SHORT EXERCISE: Reproduce the lines below word for word, leaving out the pictures.

RECORDED INFORMATION:
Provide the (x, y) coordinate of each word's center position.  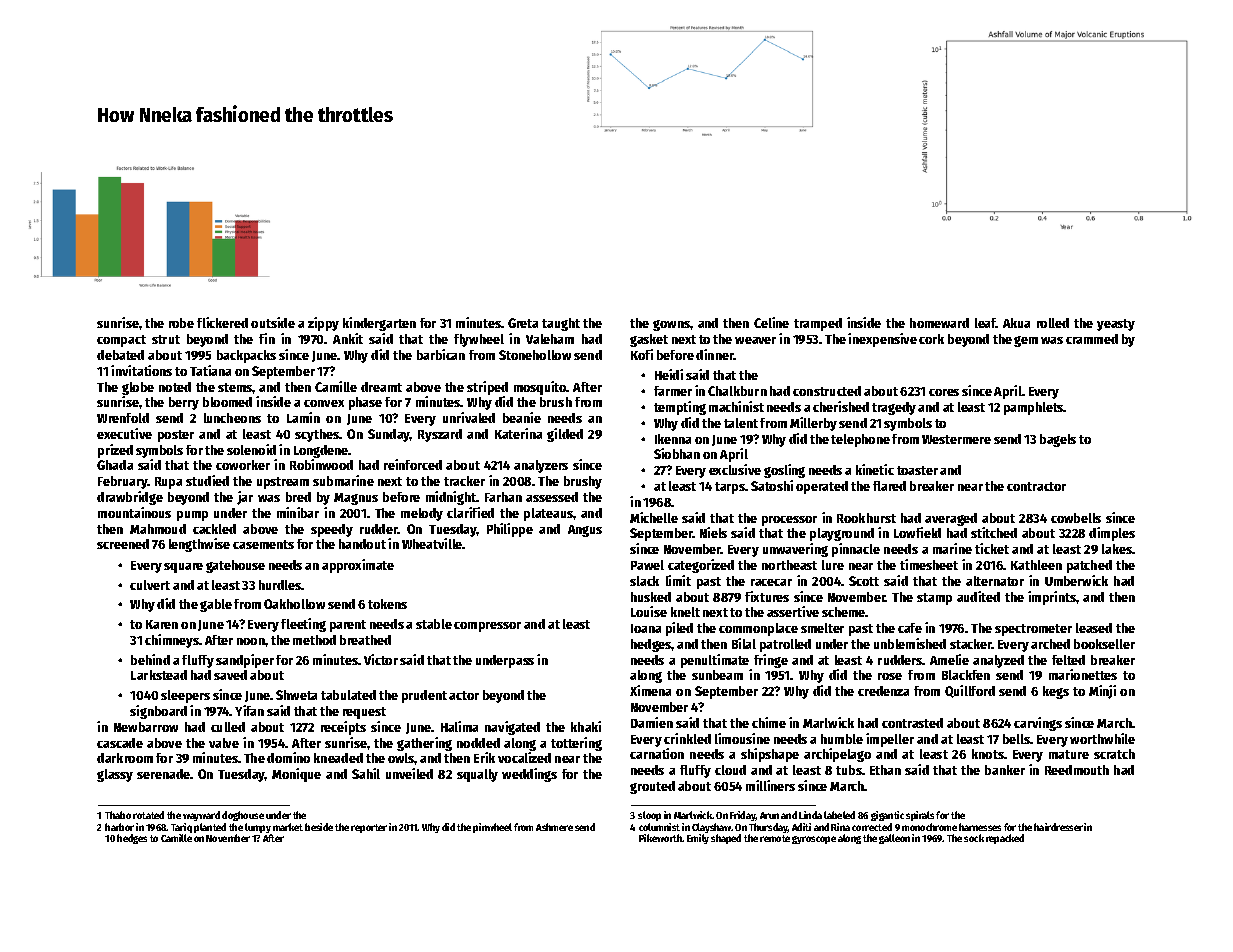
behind (150, 659)
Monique (296, 775)
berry (184, 403)
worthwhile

TASK RESPONSE:
Provide the (x, y) coordinate of each word's center position.  
behind (150, 659)
Monique (296, 775)
berry (184, 403)
worthwhile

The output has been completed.